▶ **What this task involves**
I would like every record reproduced exactly, with the pictures left out.

▶ **Record excerpts**
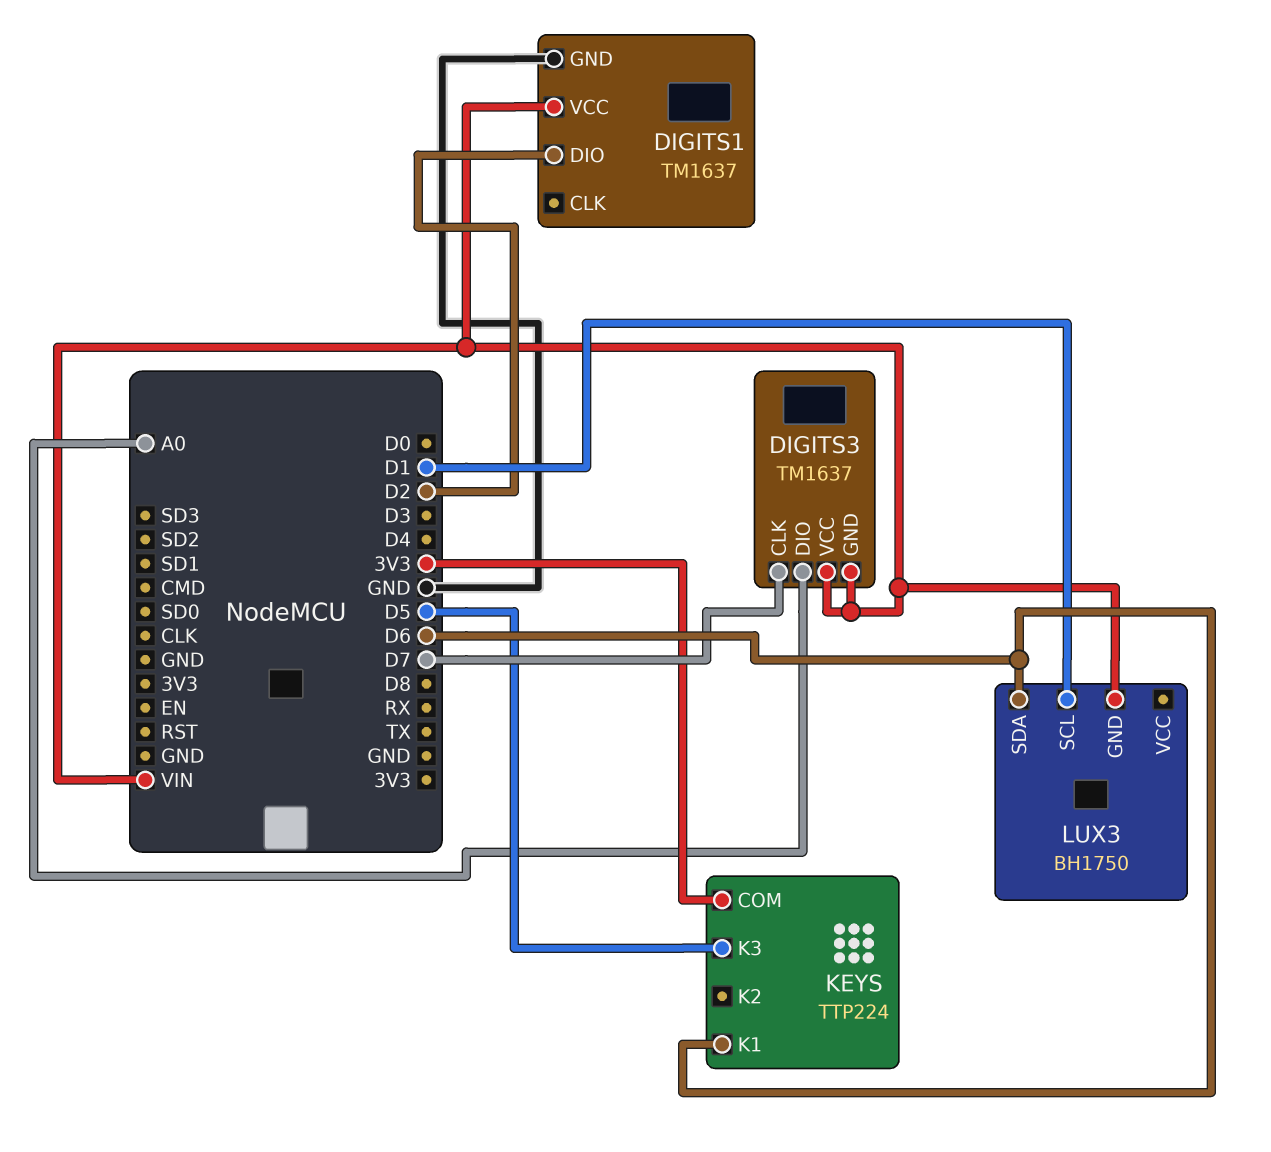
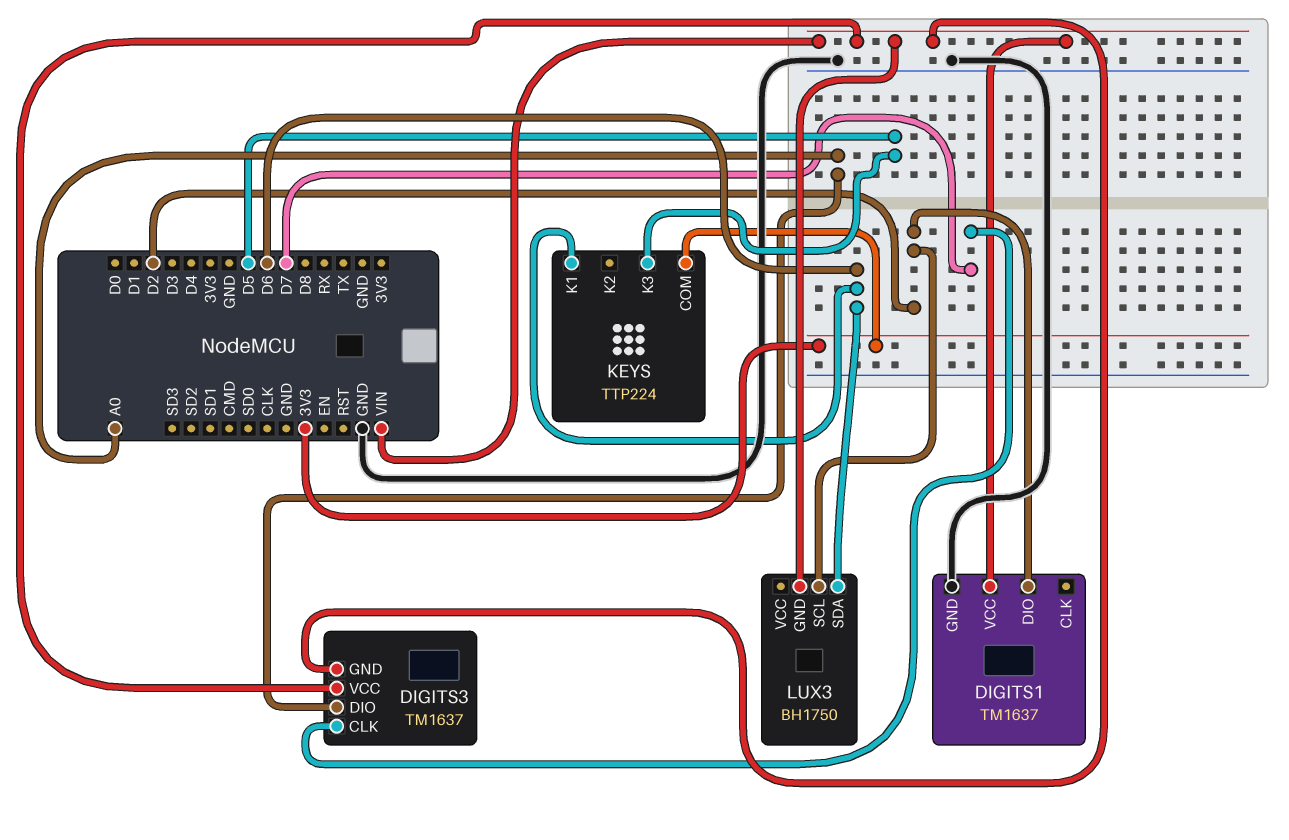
LUX3 pin SCL: D1 -> D2

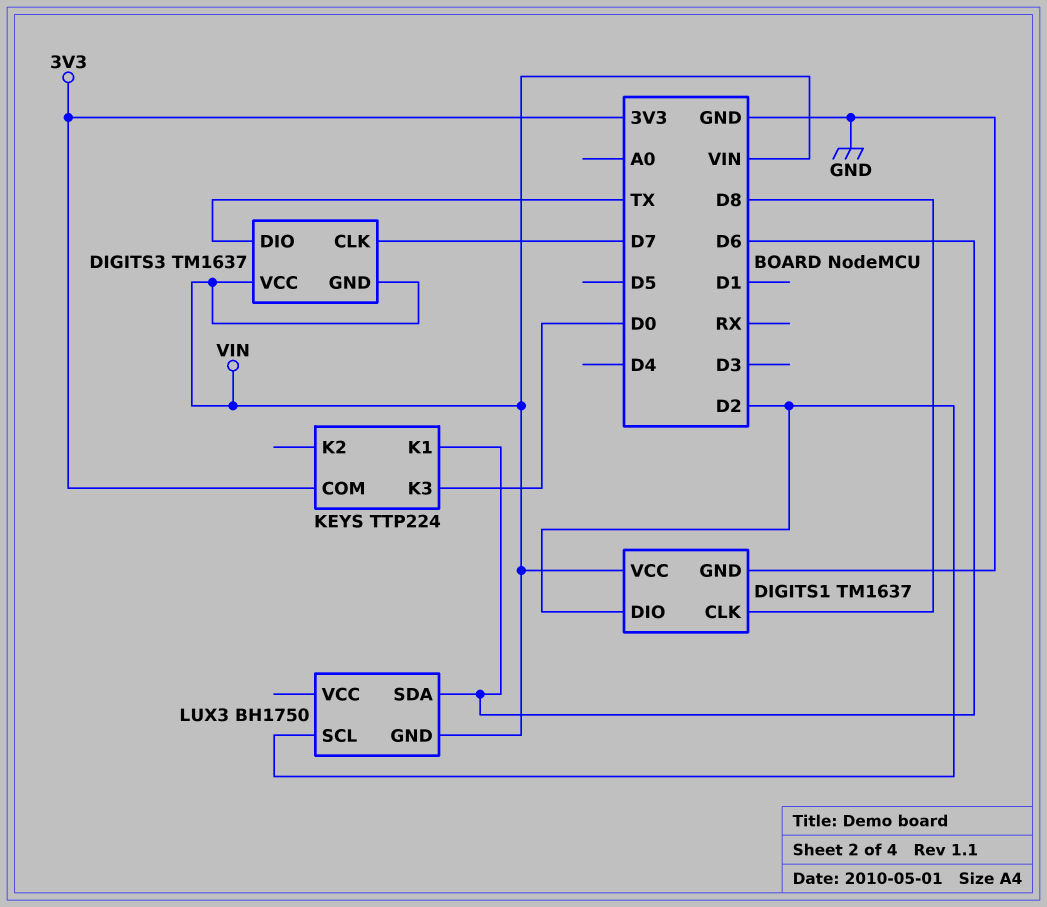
DIGITS1 pin CLK: none -> D8
DIGITS3 pin DIO: A0 -> TX
KEYS pin K3: D5 -> D0

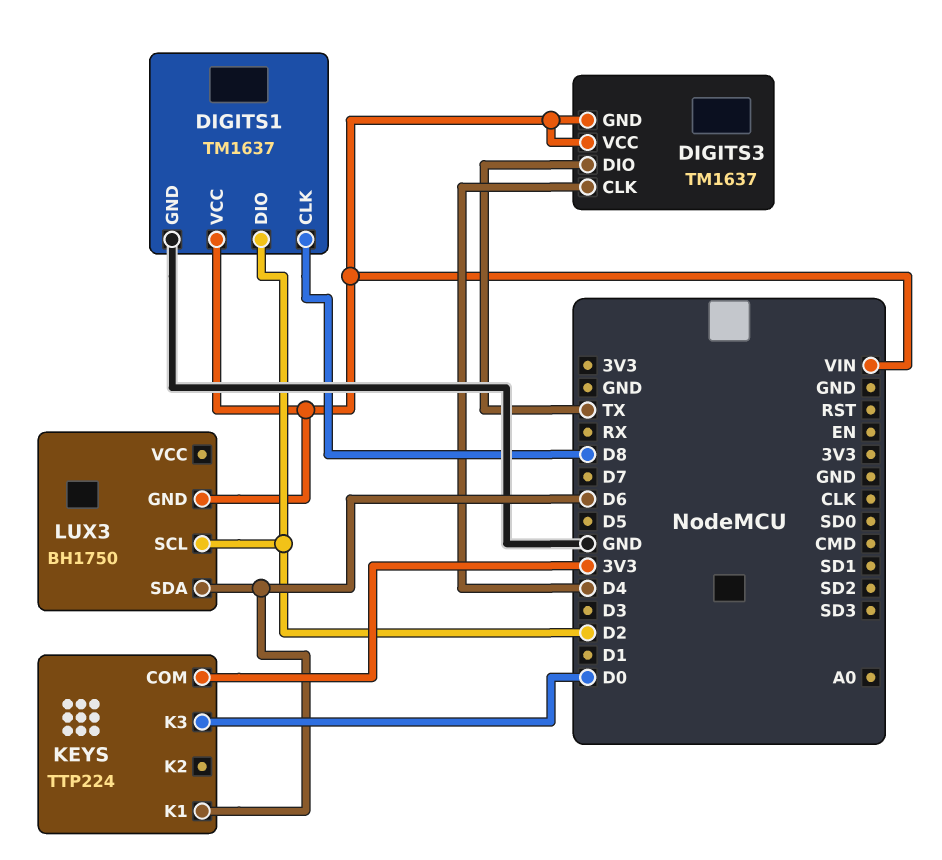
DIGITS3 pin CLK: D7 -> D4

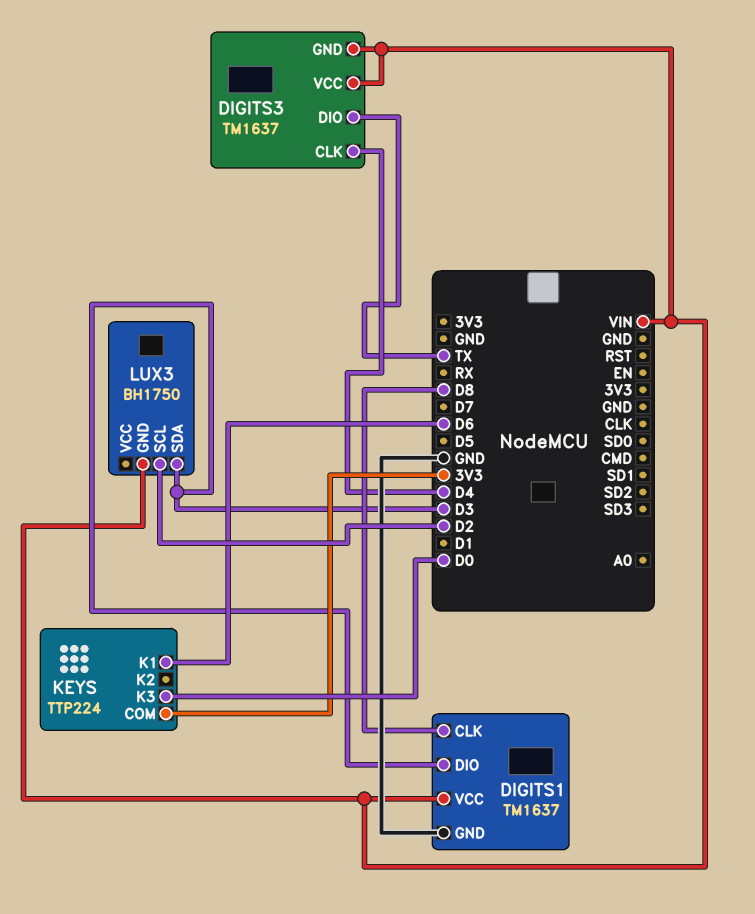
DIGITS1 pin DIO: D2 -> D3
LUX3 pin SDA: D6 -> D3

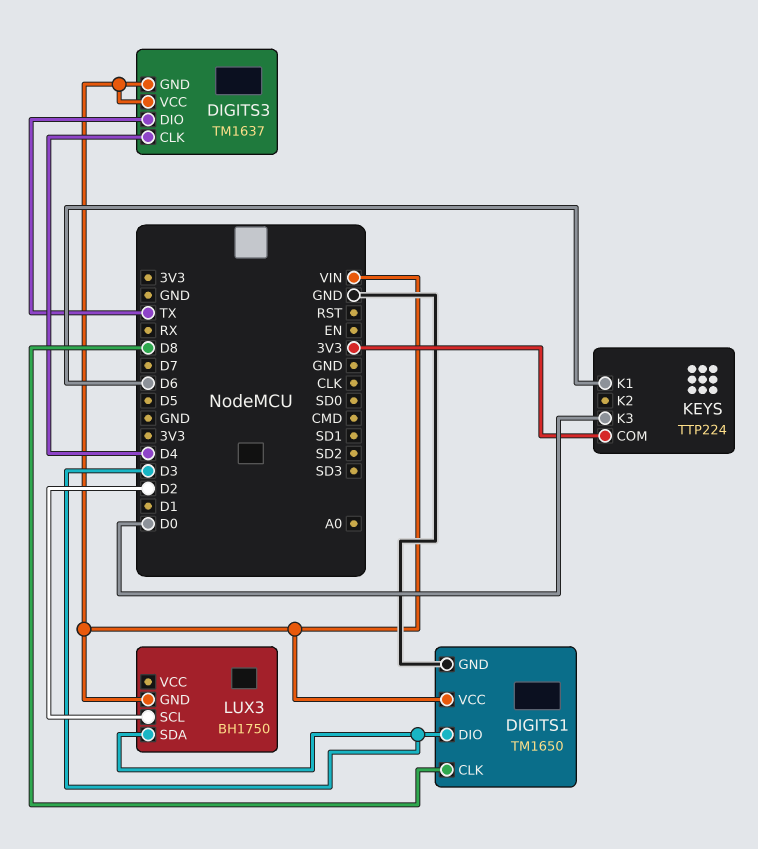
DIGITS1: TM1637 -> TM1650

▶ **Exercise result**
LUX3 pin SCL: D1 -> D2

DIGITS1 pin CLK: none -> D8
DIGITS3 pin DIO: A0 -> TX
KEYS pin K3: D5 -> D0

DIGITS3 pin CLK: D7 -> D4

DIGITS1 pin DIO: D2 -> D3
LUX3 pin SDA: D6 -> D3

DIGITS1: TM1637 -> TM1650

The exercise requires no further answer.